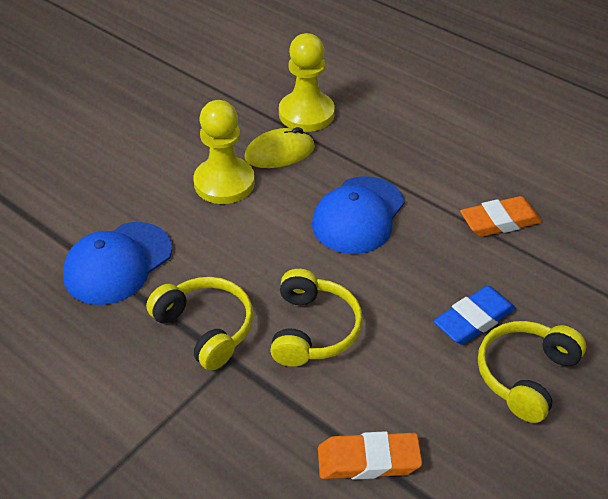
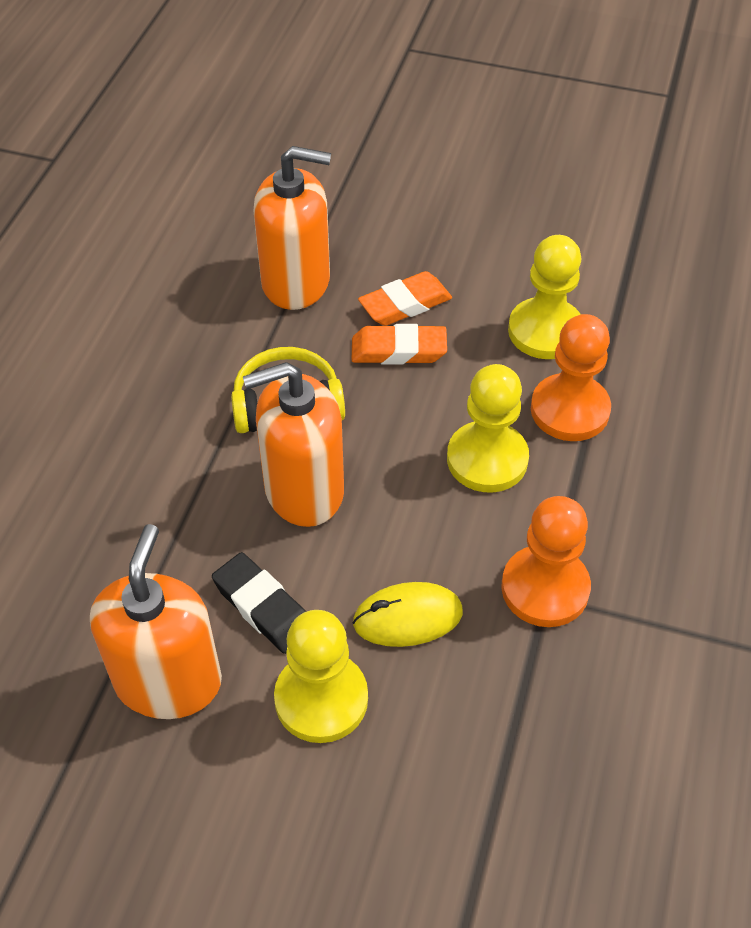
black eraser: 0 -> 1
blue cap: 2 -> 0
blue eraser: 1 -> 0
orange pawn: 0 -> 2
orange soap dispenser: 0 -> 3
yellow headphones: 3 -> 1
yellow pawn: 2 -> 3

* * * * *

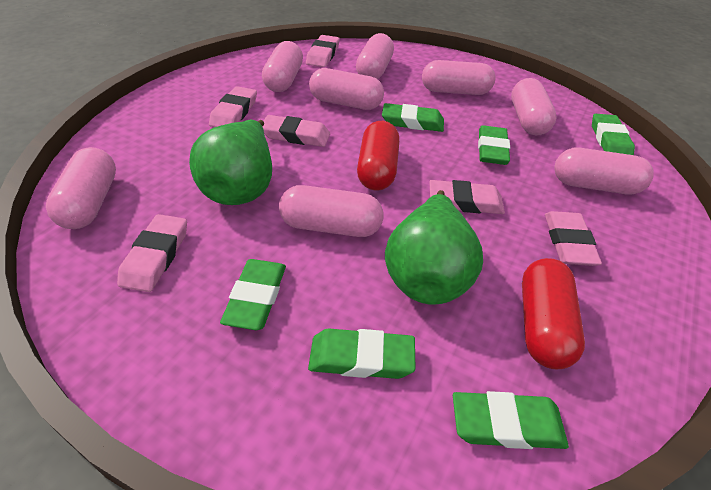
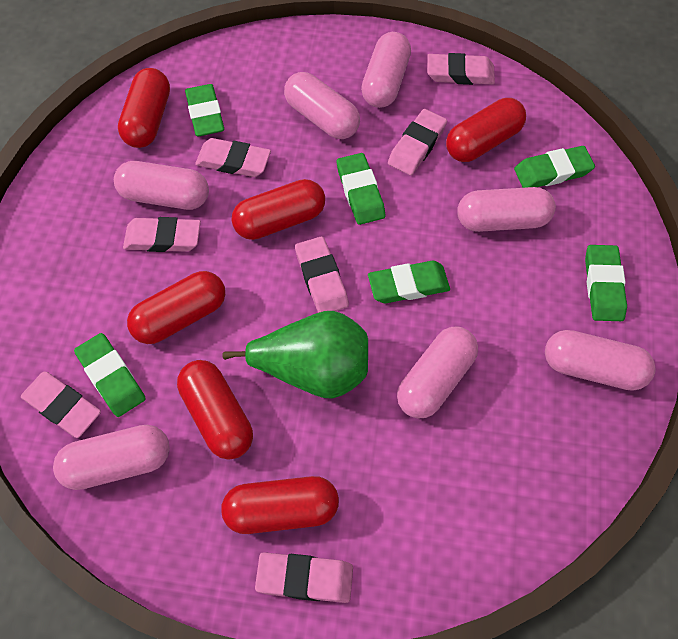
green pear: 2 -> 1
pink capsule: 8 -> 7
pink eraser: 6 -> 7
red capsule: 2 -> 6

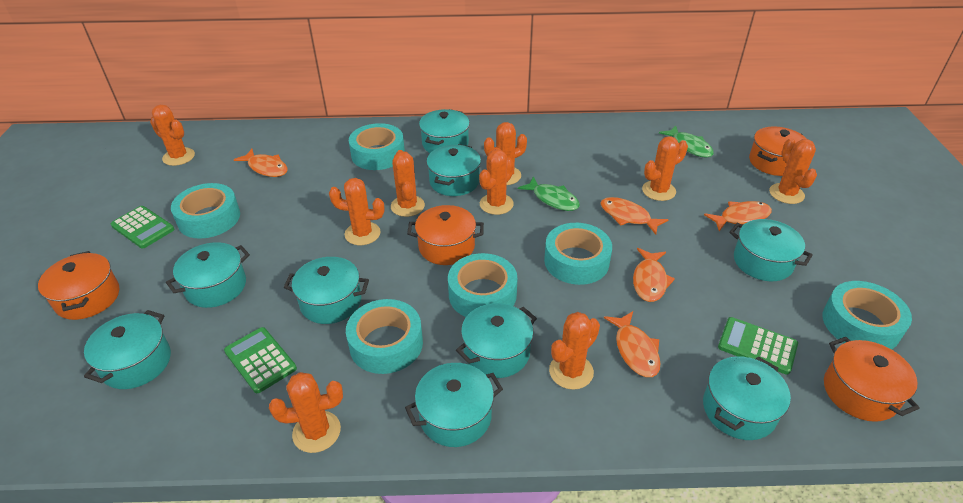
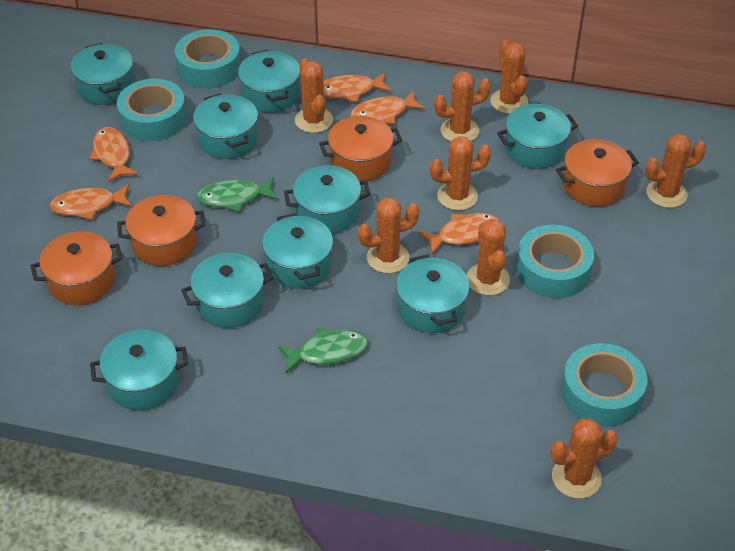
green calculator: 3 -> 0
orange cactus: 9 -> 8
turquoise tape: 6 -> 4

* * * * *

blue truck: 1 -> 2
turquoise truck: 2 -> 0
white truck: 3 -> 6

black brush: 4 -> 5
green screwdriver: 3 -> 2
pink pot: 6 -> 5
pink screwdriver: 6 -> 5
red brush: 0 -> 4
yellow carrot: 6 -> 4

* * * * *

▶ _WORK INSTRUCTIONS_
All lines in the data above from the one with "turquoise truck: 2 -> 0" through the one with "yellow carrot: 6 -> 4" must be repeated exactly, and no others.

▶ _SOLVED EXERCISE_
turquoise truck: 2 -> 0
white truck: 3 -> 6

black brush: 4 -> 5
green screwdriver: 3 -> 2
pink pot: 6 -> 5
pink screwdriver: 6 -> 5
red brush: 0 -> 4
yellow carrot: 6 -> 4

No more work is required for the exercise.